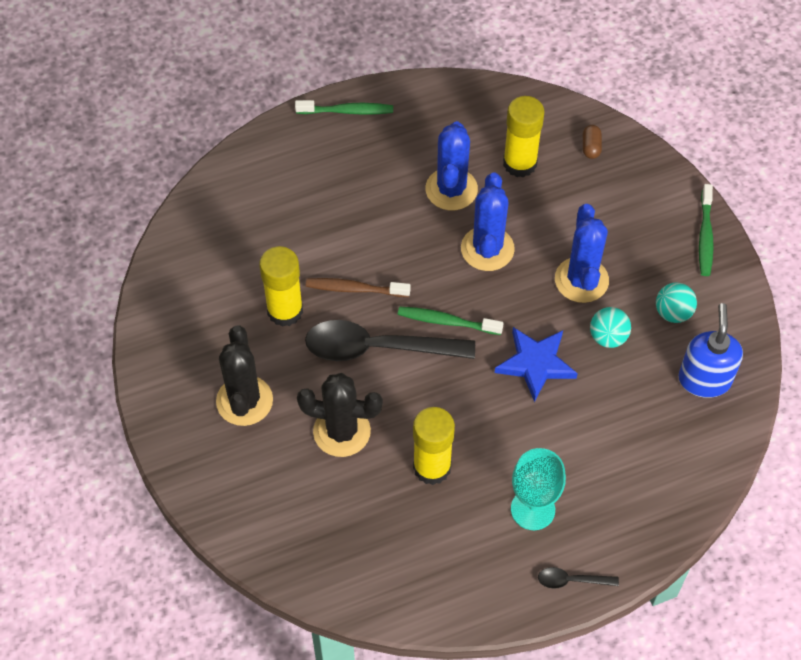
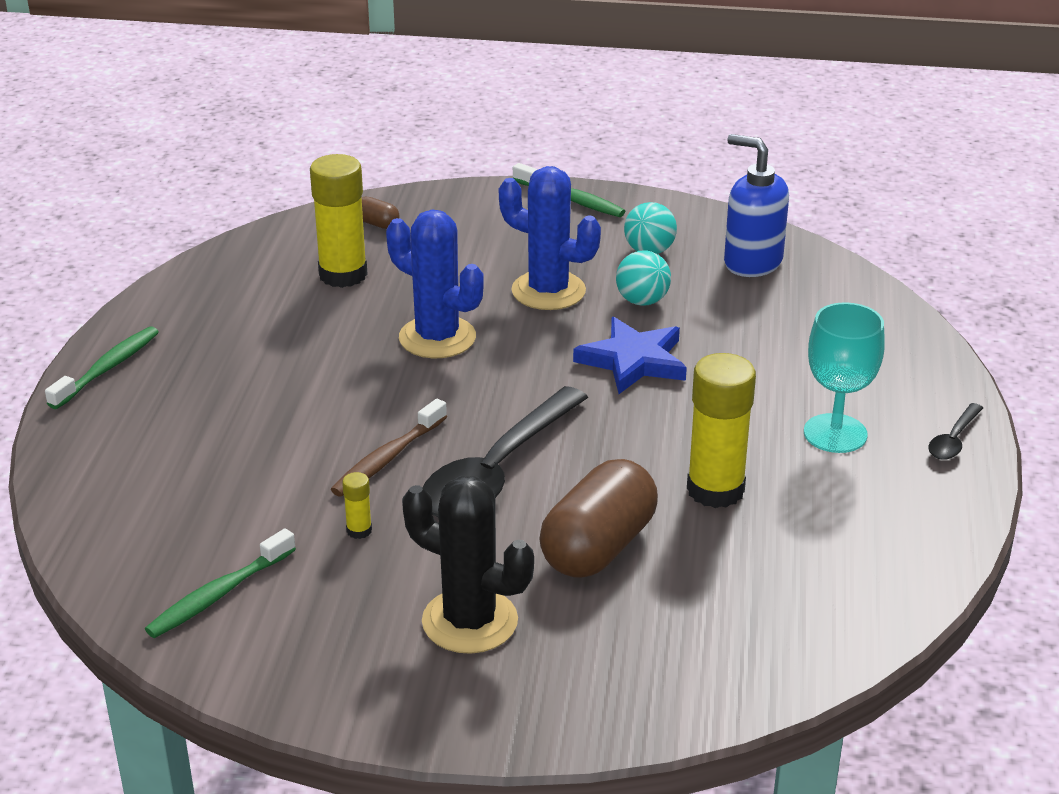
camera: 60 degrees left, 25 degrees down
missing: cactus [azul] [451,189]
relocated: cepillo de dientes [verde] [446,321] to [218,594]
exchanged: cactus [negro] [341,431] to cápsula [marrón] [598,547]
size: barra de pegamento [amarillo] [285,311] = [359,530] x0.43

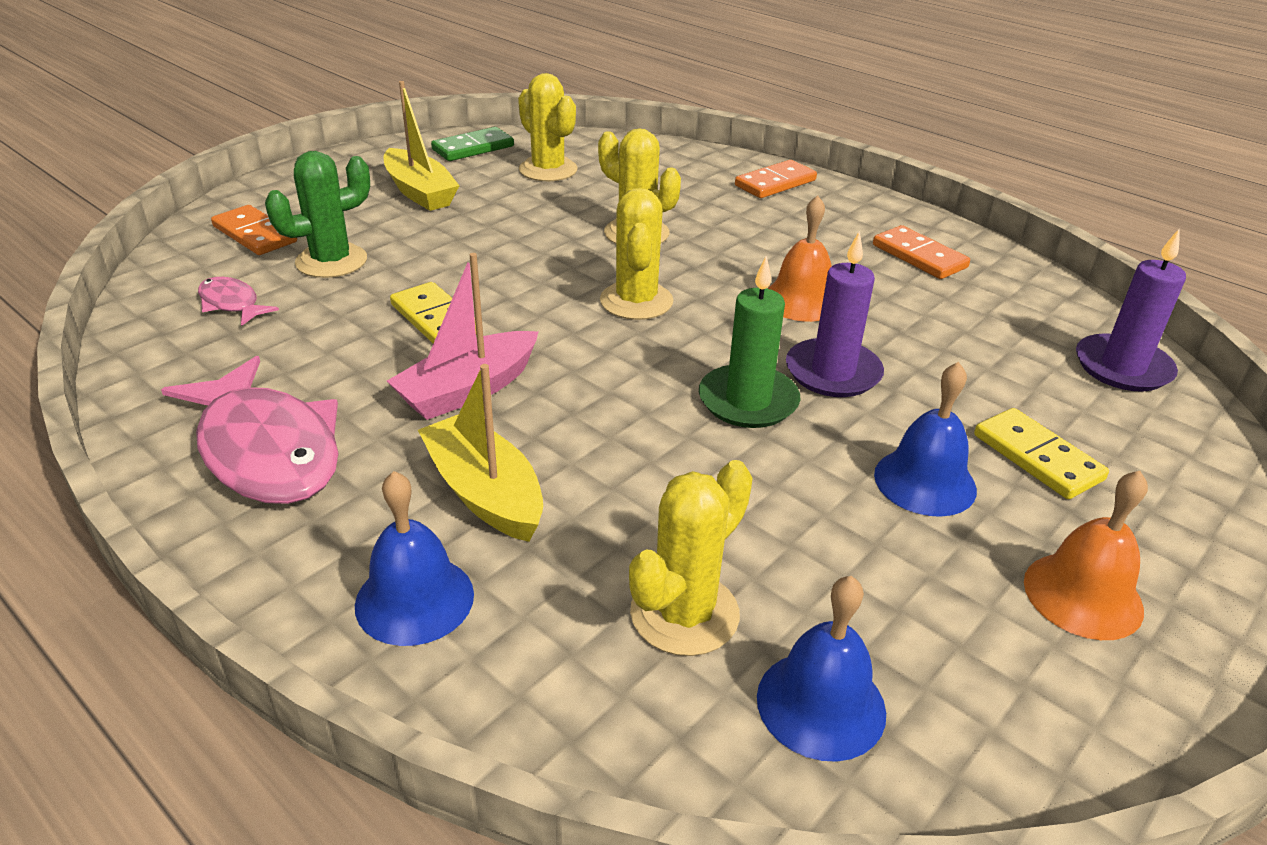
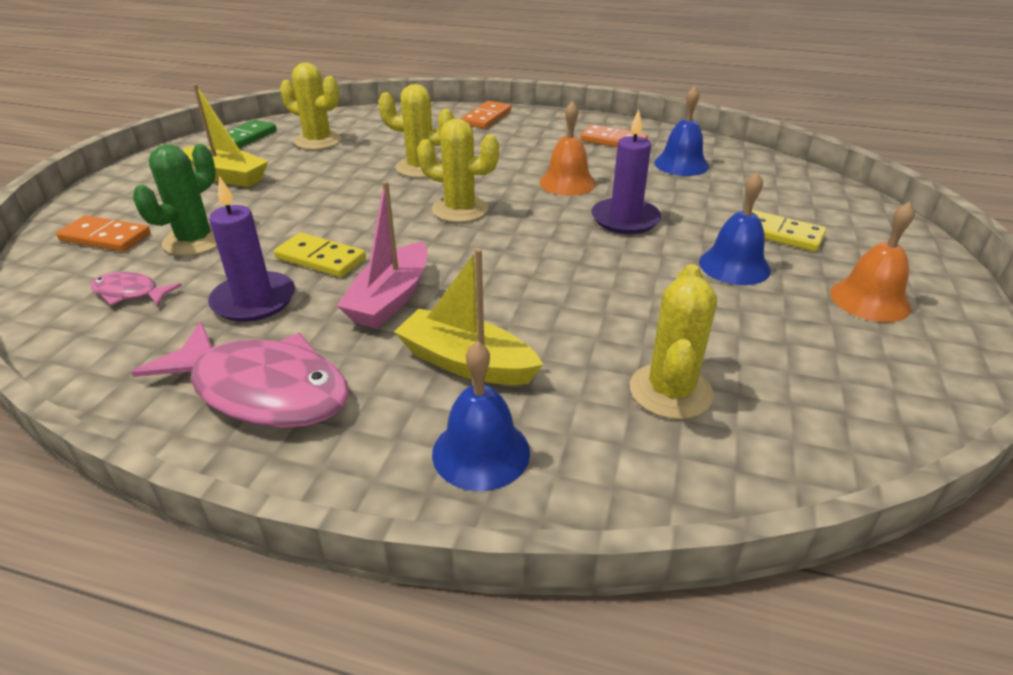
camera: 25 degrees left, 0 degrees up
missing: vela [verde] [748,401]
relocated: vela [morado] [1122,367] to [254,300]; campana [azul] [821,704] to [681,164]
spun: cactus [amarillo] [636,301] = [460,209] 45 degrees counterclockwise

++++++++++

__WORK TASK__:
Pictures are to be omitted. Print exactly the lines from the line containing "exchanged: cactus [negro]" through the final line of the material above, both included.

__TASK ANSWER__:
exchanged: cactus [negro] [341,431] to cápsula [marrón] [598,547]
size: barra de pegamento [amarillo] [285,311] = [359,530] x0.43

camera: 25 degrees left, 0 degrees up
missing: vela [verde] [748,401]
relocated: vela [morado] [1122,367] to [254,300]; campana [azul] [821,704] to [681,164]
spun: cactus [amarillo] [636,301] = [460,209] 45 degrees counterclockwise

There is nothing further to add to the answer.